— WORK INSTRUCTION —
Transcribe the listing below only from the line with "camera: 115 degrees left, 0 degrees up" up to and including the line with "brown stacking toy [271,21,354,161] -> none".

— TASK INPUTS —
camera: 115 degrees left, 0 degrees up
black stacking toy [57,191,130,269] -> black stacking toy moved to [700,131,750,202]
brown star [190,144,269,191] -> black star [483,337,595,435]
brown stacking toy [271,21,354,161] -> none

* * *

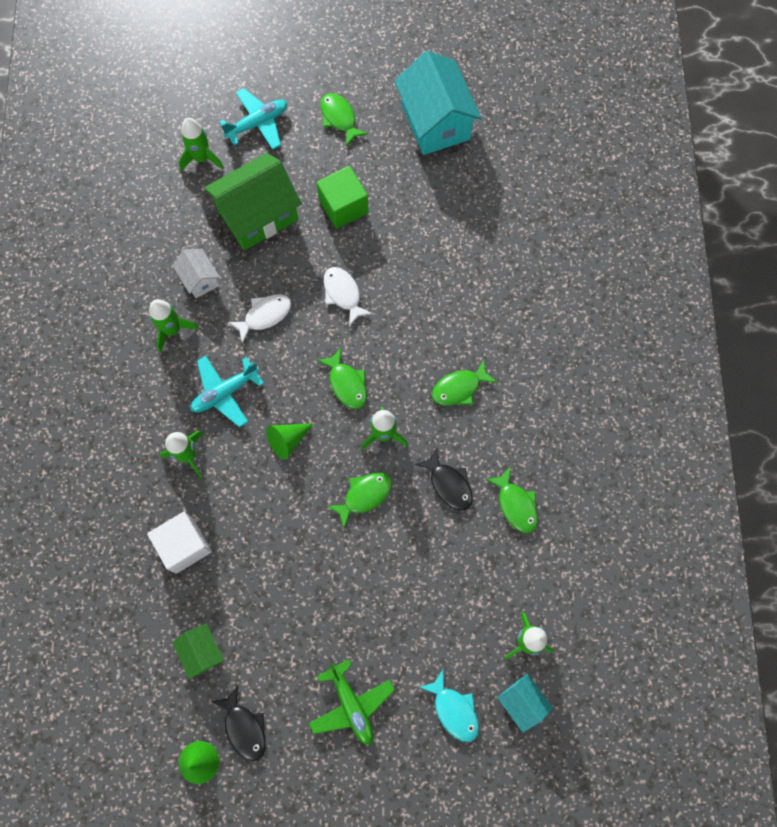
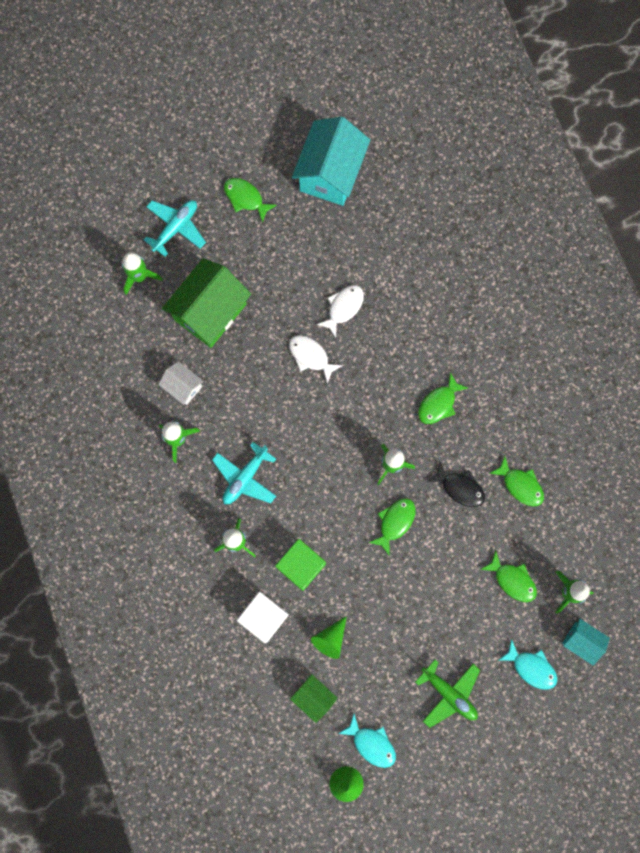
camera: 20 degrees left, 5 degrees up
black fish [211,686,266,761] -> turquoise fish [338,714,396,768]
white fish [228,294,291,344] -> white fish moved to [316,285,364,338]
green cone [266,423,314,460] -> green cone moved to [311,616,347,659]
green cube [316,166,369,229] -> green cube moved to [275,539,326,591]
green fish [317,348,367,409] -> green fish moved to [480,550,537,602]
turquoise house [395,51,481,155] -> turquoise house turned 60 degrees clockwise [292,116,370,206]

— EXERCISE RESULT —
camera: 115 degrees left, 0 degrees up
black stacking toy [57,191,130,269] -> black stacking toy moved to [700,131,750,202]
brown star [190,144,269,191] -> black star [483,337,595,435]
brown stacking toy [271,21,354,161] -> none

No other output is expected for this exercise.